**SUPPLIED RECORDS**

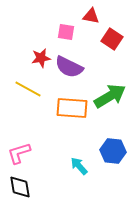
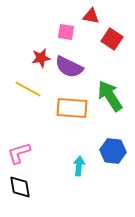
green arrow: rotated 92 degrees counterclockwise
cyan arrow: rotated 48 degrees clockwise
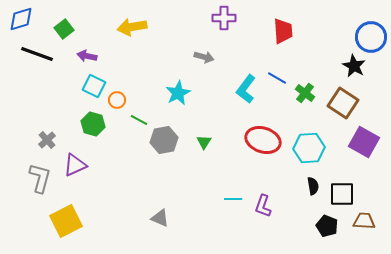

--

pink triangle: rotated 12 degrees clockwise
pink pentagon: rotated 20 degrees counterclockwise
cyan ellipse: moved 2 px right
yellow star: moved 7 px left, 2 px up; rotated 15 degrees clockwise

**PROBLEM TO SOLVE**
Retype the entries above exactly, but only from the line containing "green arrow: rotated" through the line containing "cyan arrow: rotated 48 degrees clockwise", both included.

**TASK RESULT**
green arrow: rotated 92 degrees counterclockwise
cyan arrow: rotated 48 degrees clockwise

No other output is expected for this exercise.